━━━ Data for analysis

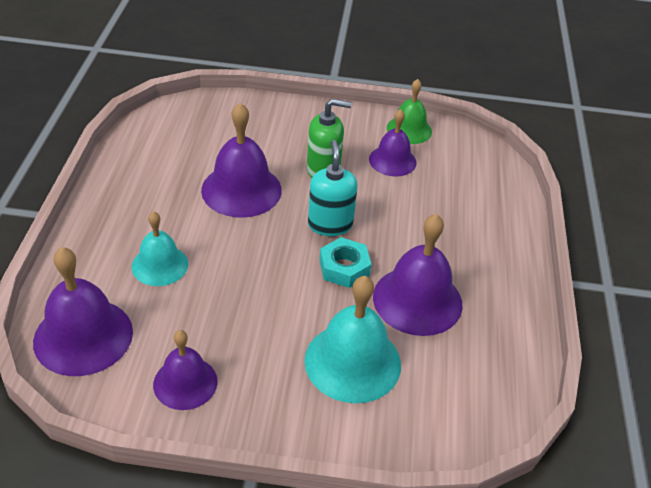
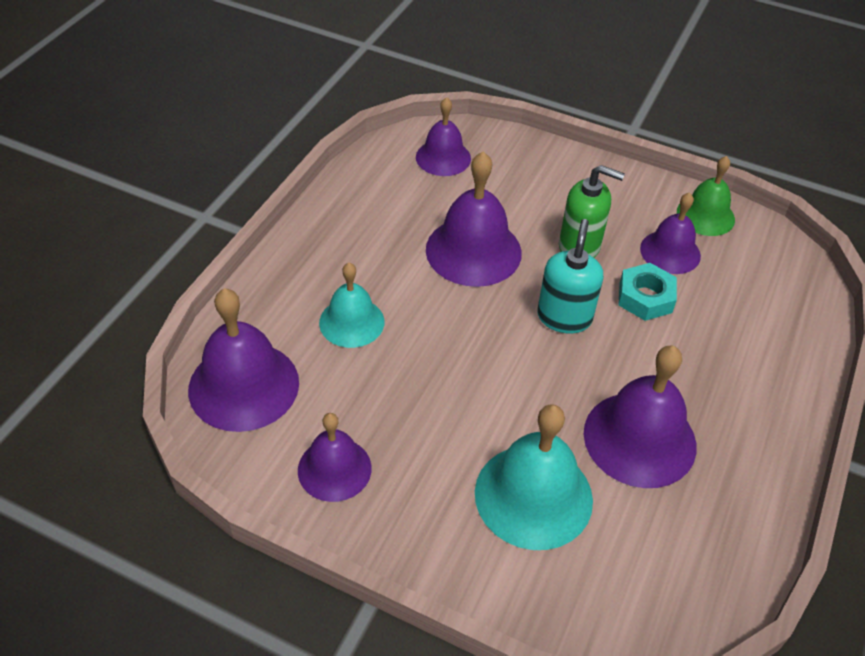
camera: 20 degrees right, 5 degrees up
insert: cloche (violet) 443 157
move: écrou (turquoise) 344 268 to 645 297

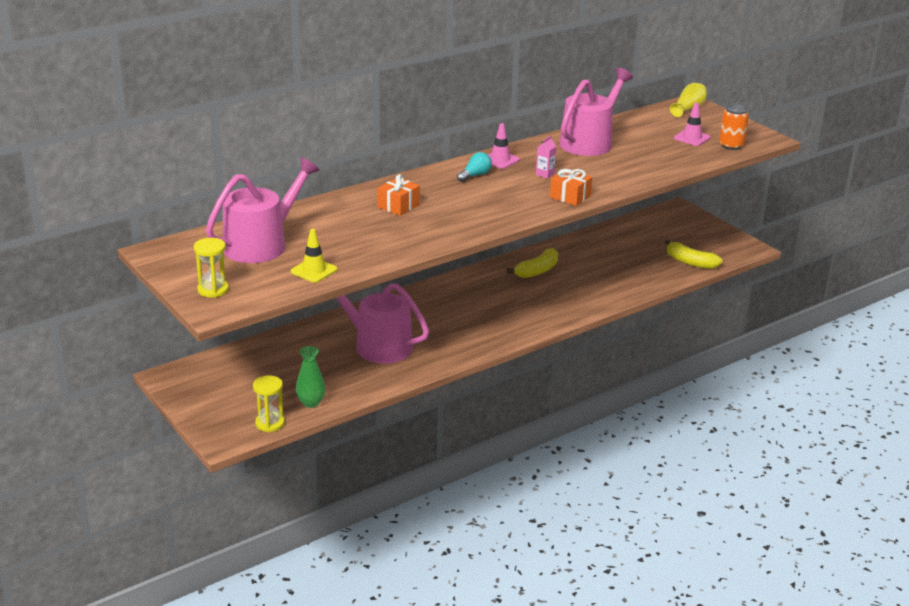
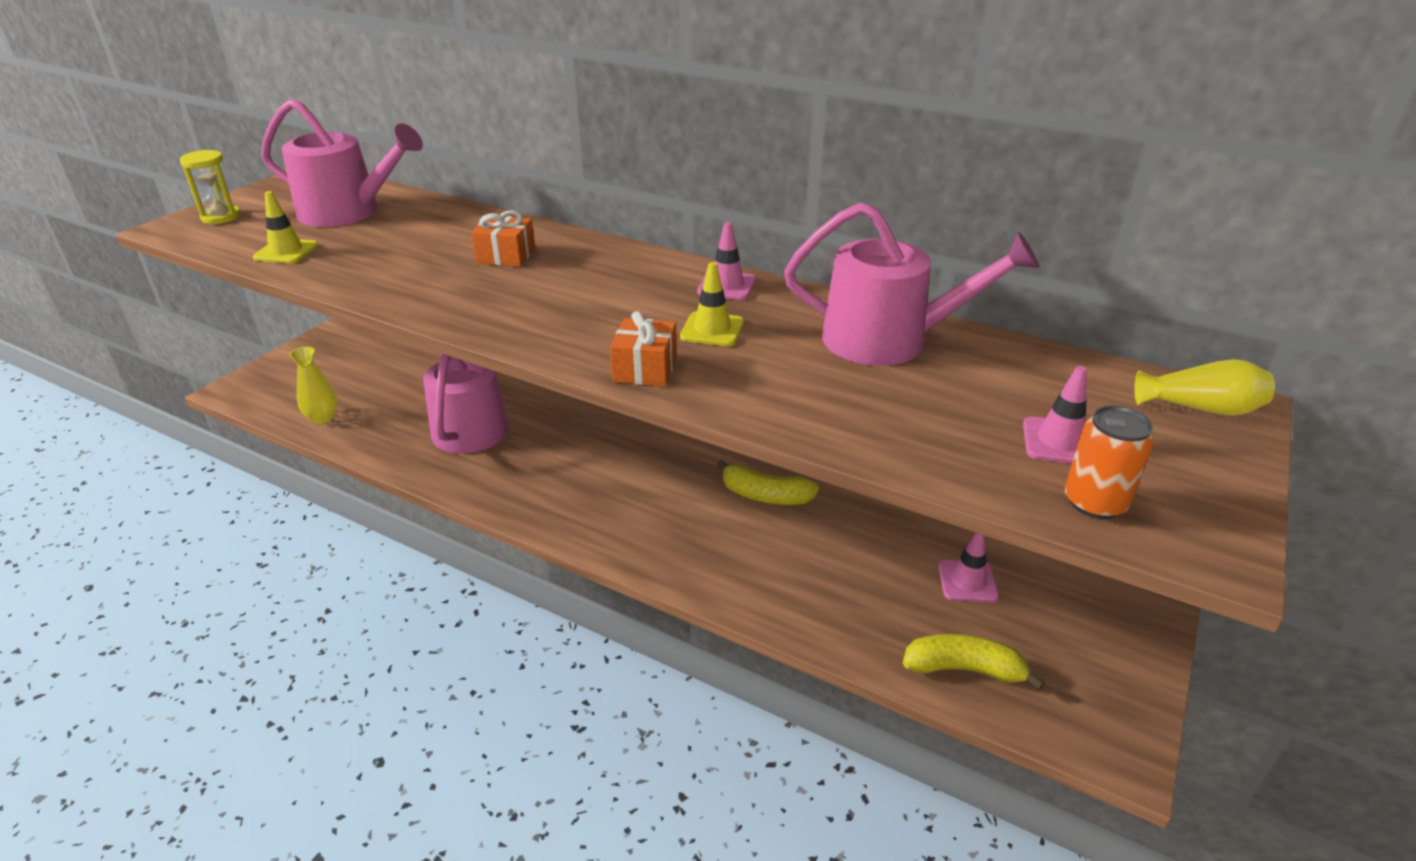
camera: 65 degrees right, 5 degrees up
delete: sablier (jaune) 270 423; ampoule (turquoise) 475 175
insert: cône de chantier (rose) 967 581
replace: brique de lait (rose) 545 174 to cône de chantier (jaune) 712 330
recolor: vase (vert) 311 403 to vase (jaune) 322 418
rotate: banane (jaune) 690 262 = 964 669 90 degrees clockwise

━━━━━━
━━━ Data for analysis

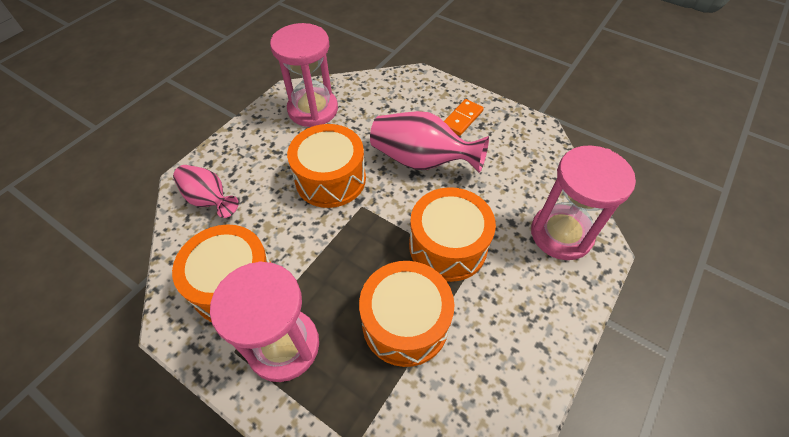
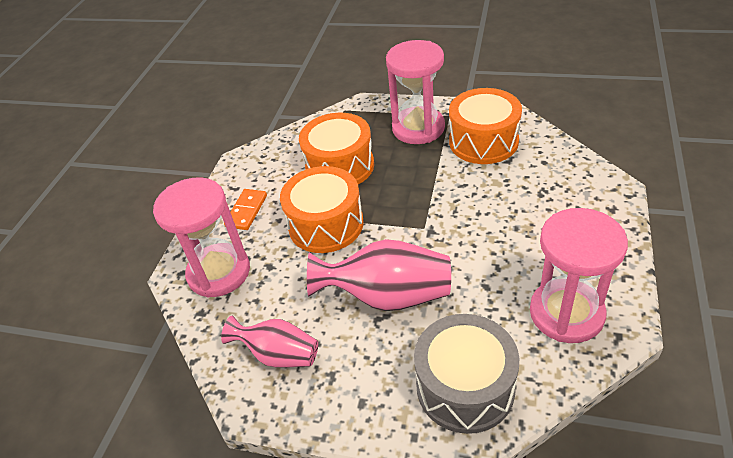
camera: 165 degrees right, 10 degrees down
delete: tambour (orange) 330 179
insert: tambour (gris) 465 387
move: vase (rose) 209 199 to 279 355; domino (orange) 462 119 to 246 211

━━━━━━

* [Requirement]
Of the lines above, output exactly those from the line bearing "camera: 20 degrees right, 5 degrees up" through the line bearing "insert: cloche (violet) 443 157", inclusive.

* [Expected answer]
camera: 20 degrees right, 5 degrees up
insert: cloche (violet) 443 157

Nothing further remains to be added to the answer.